__Prompt__
Retype only what runs from the line with "R10: 47k (CMP, VCC) -> 1k (CMP, VCC)" through the end of the entries, exactly and in full, but omit any picture you find.

Revision comparison data:
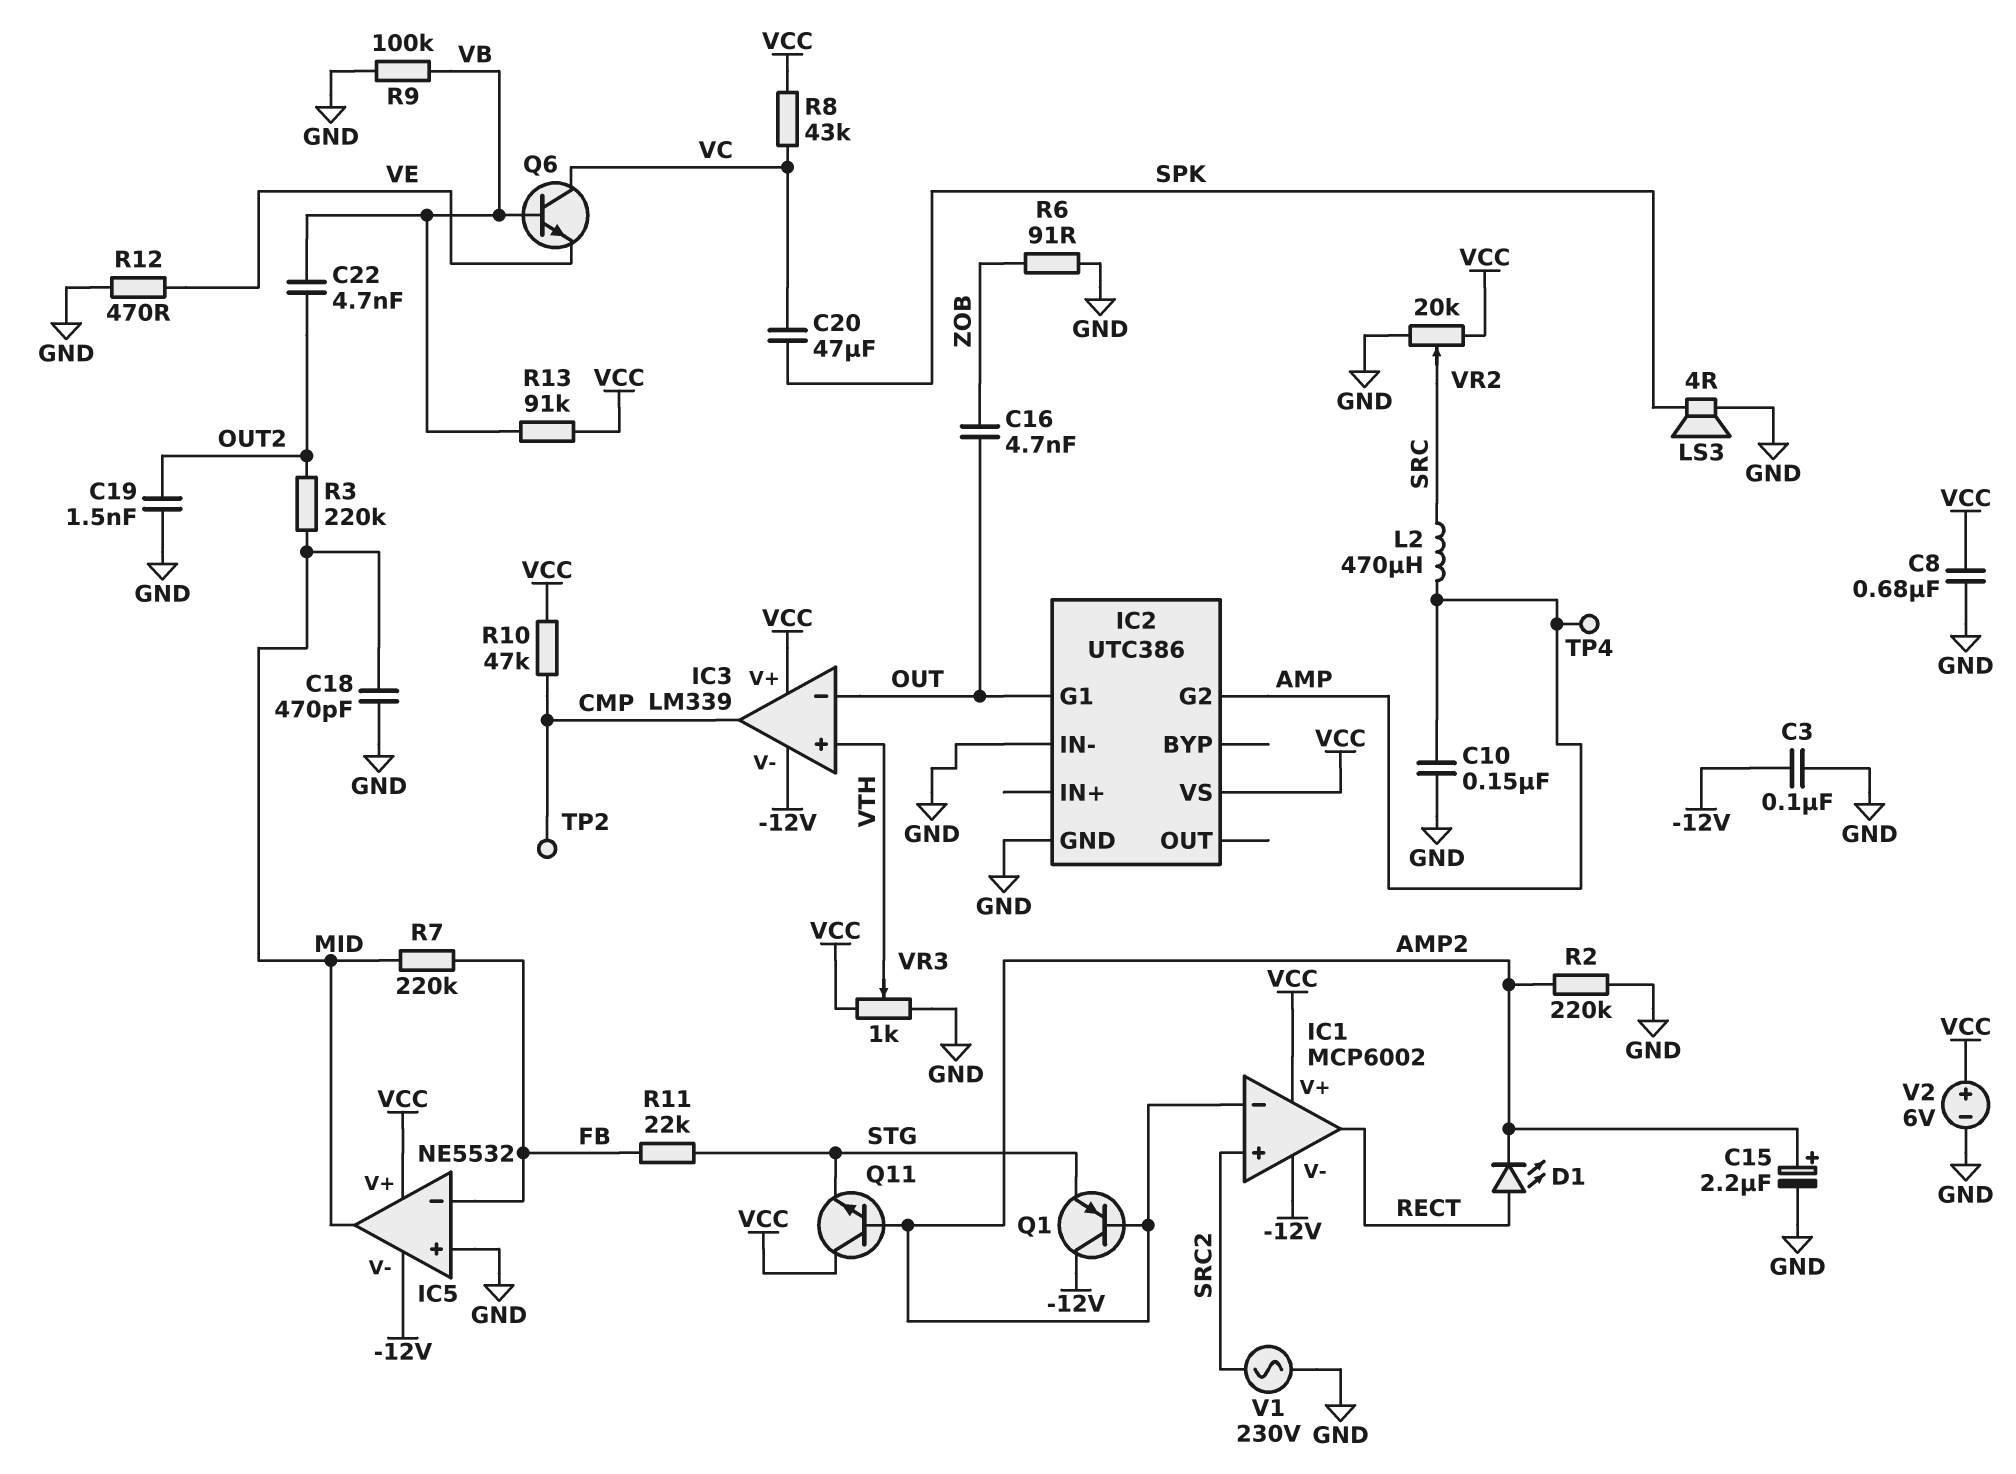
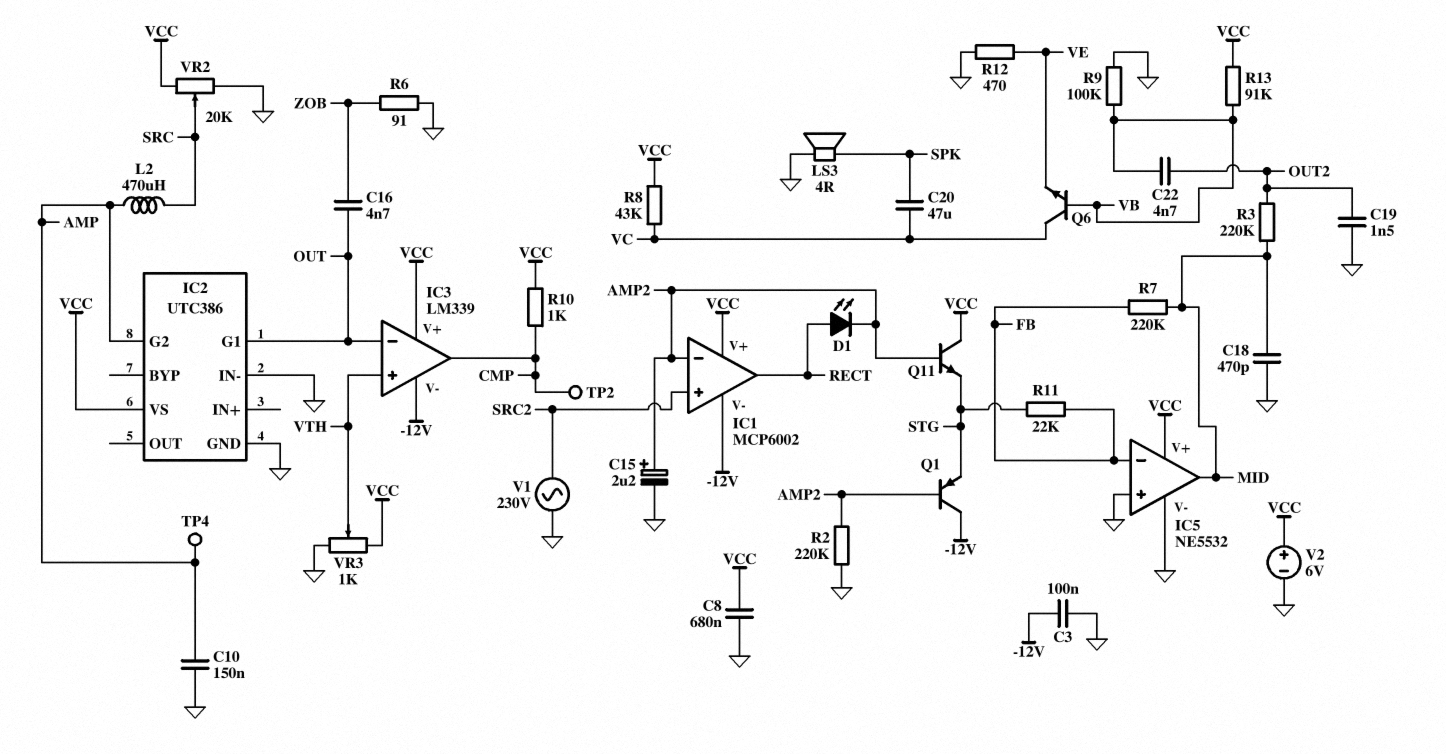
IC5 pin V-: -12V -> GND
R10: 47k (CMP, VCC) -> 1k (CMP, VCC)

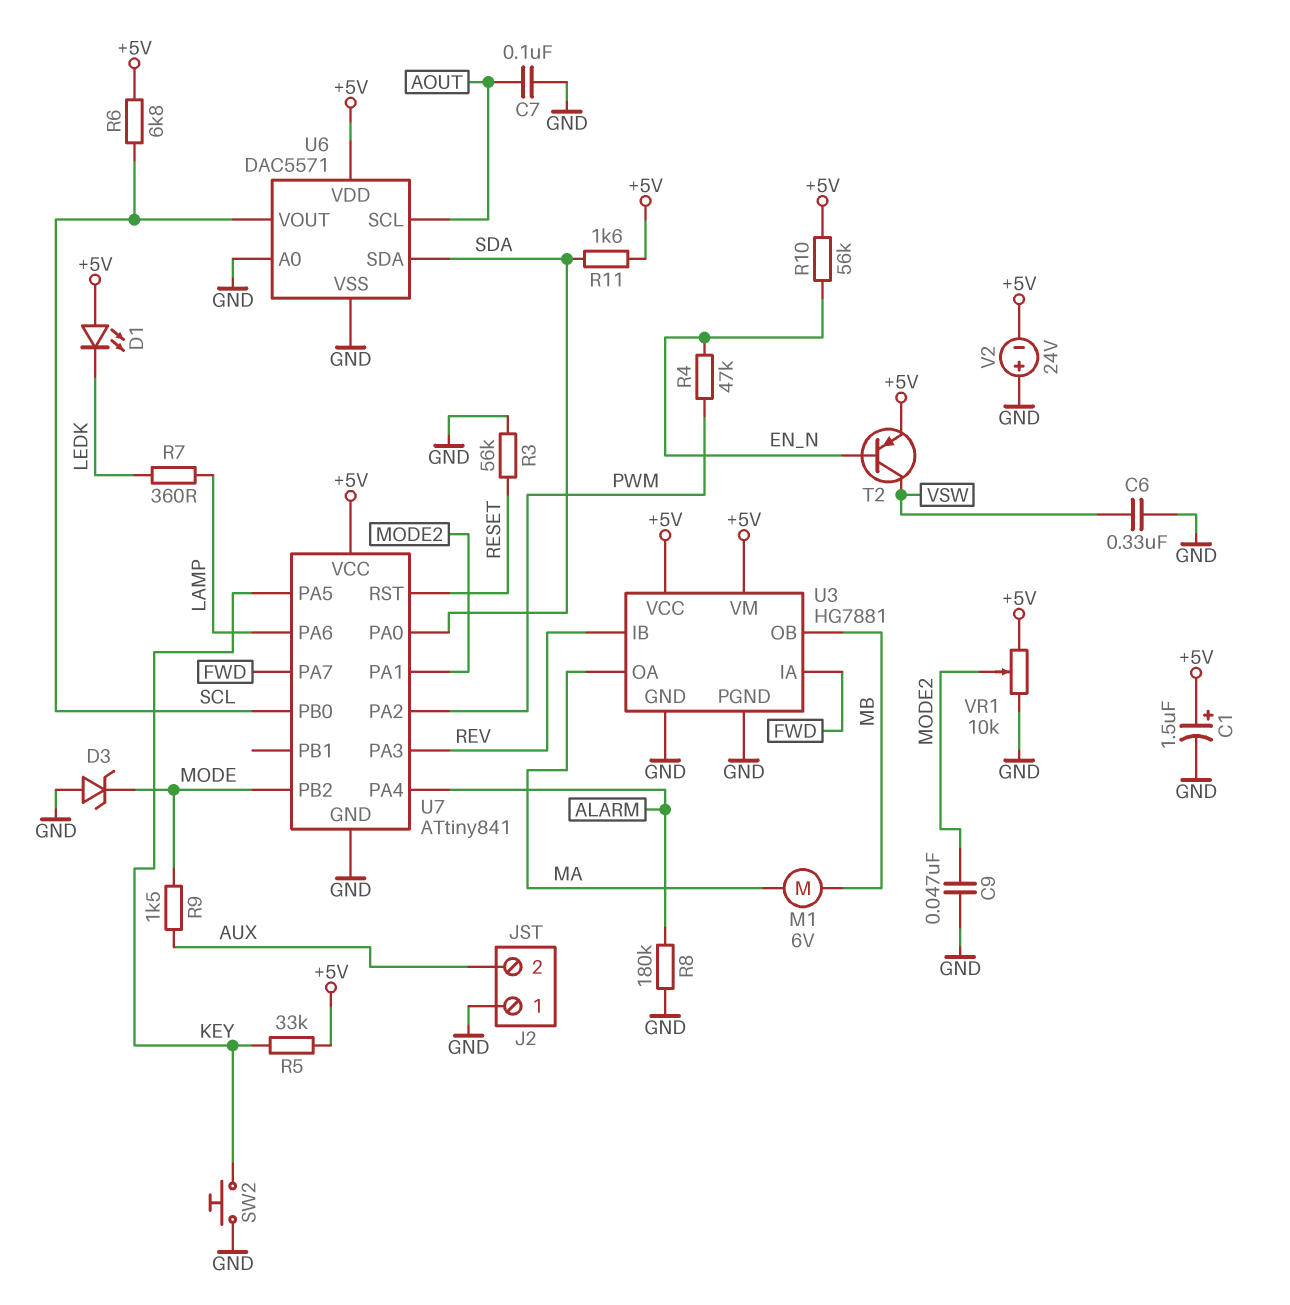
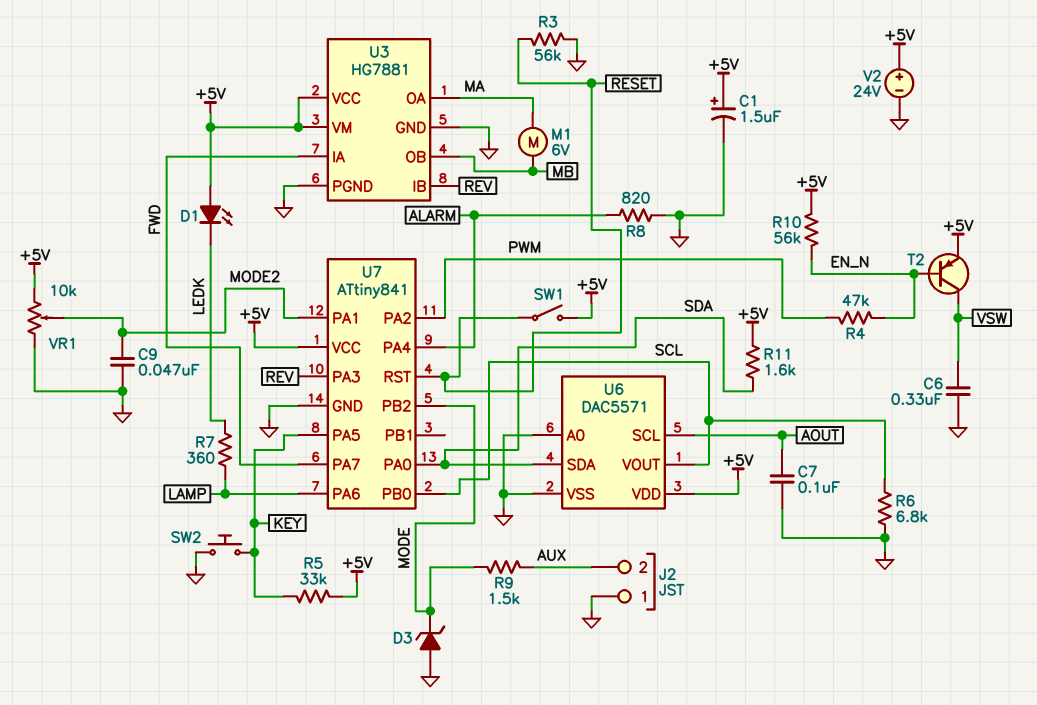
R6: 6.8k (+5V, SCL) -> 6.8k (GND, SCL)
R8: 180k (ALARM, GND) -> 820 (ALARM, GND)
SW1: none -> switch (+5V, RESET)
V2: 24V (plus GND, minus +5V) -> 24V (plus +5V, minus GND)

__Response area__
R10: 47k (CMP, VCC) -> 1k (CMP, VCC)

R6: 6.8k (+5V, SCL) -> 6.8k (GND, SCL)
R8: 180k (ALARM, GND) -> 820 (ALARM, GND)
SW1: none -> switch (+5V, RESET)
V2: 24V (plus GND, minus +5V) -> 24V (plus +5V, minus GND)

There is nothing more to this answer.